### Exercise goal
Copy all the lines of the data that include the word "none".

++++++

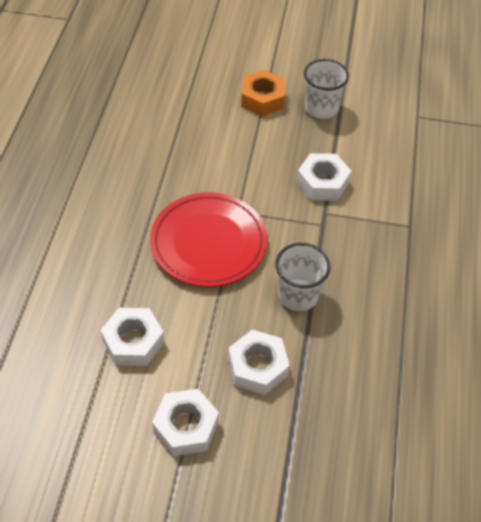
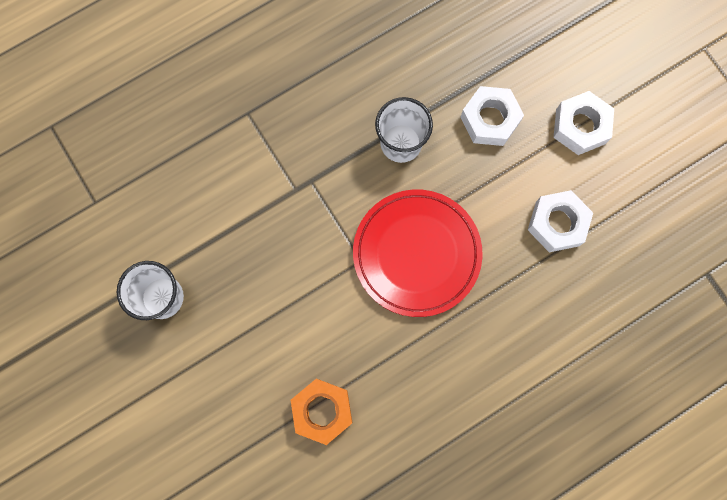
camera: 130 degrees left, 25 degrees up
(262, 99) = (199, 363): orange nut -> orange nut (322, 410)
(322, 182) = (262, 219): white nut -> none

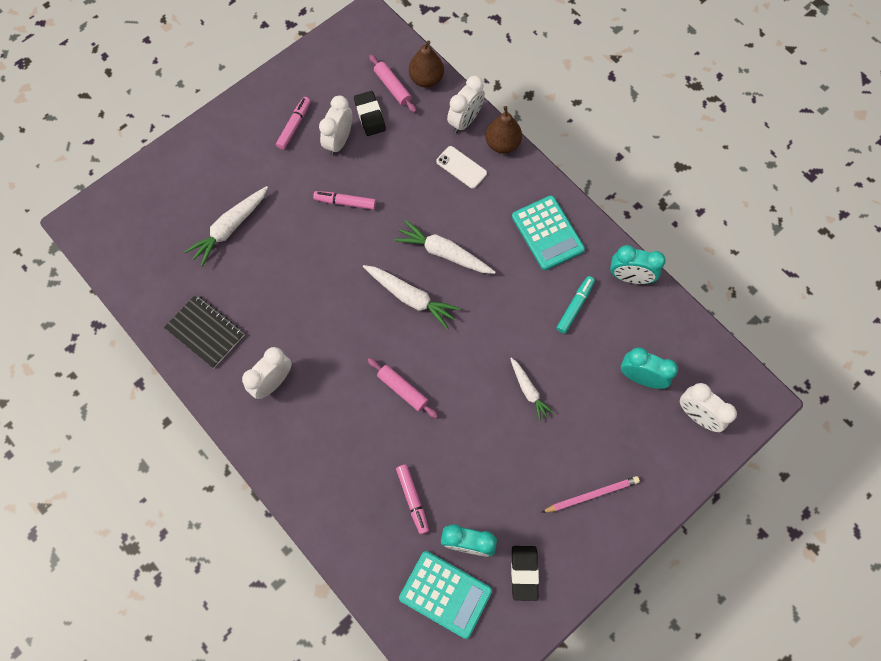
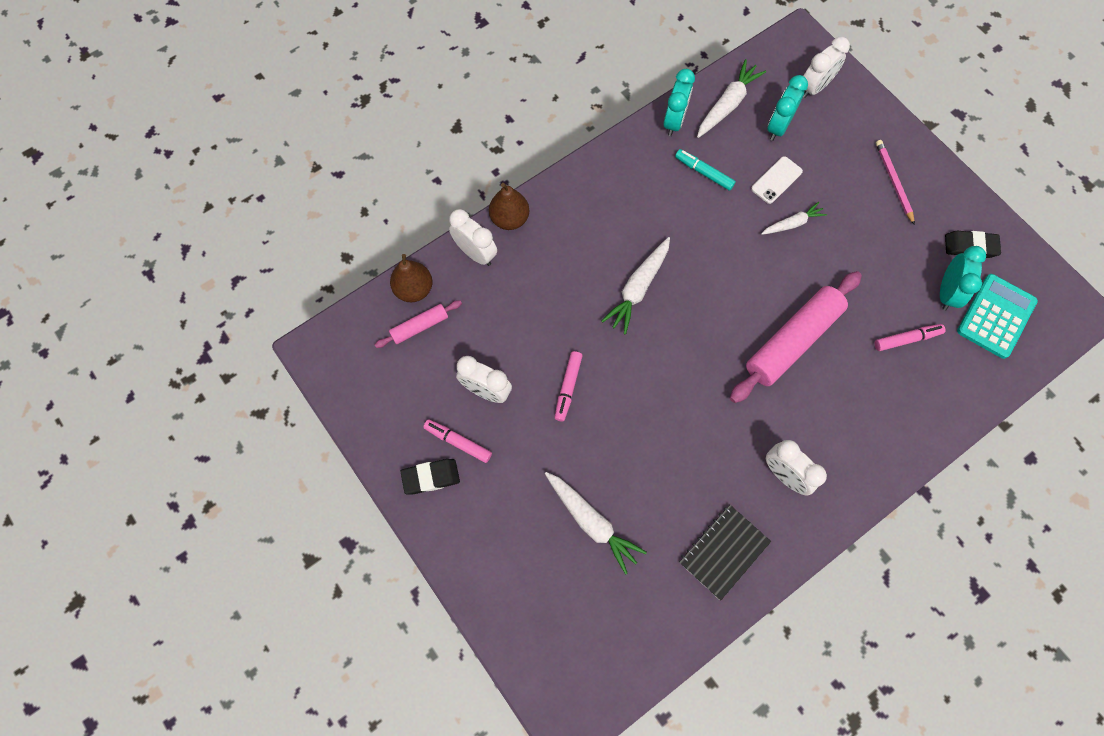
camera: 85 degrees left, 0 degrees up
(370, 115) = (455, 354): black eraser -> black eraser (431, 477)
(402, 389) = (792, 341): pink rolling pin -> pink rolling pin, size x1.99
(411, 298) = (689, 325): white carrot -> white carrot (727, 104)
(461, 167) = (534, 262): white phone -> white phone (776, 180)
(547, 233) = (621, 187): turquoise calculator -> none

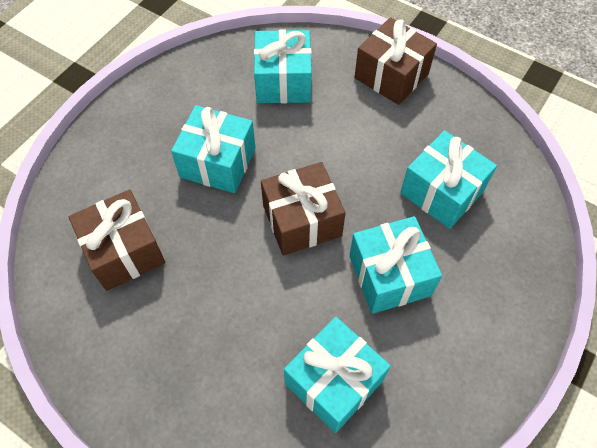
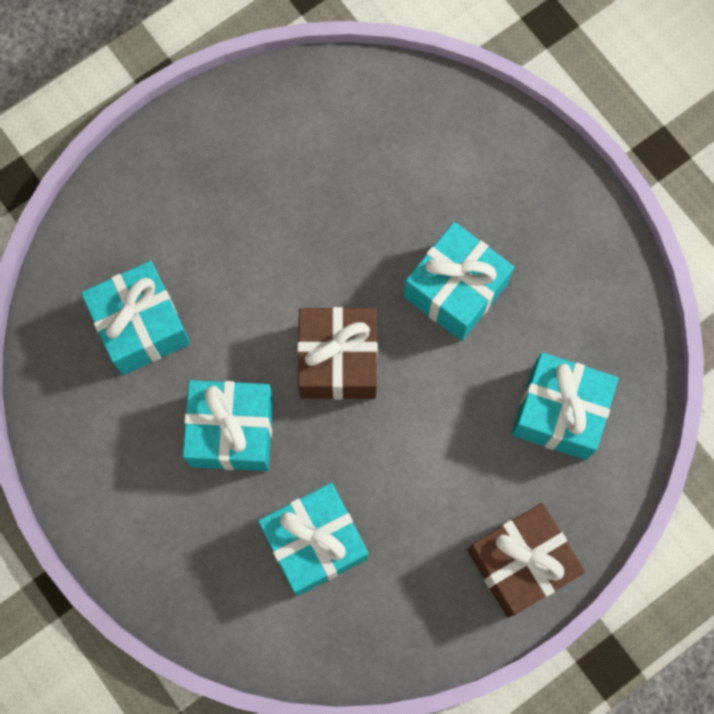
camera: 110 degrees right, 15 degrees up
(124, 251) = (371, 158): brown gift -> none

++++++

### Result of this task
(322, 182) = (262, 219): white nut -> none
(547, 233) = (621, 187): turquoise calculator -> none
(124, 251) = (371, 158): brown gift -> none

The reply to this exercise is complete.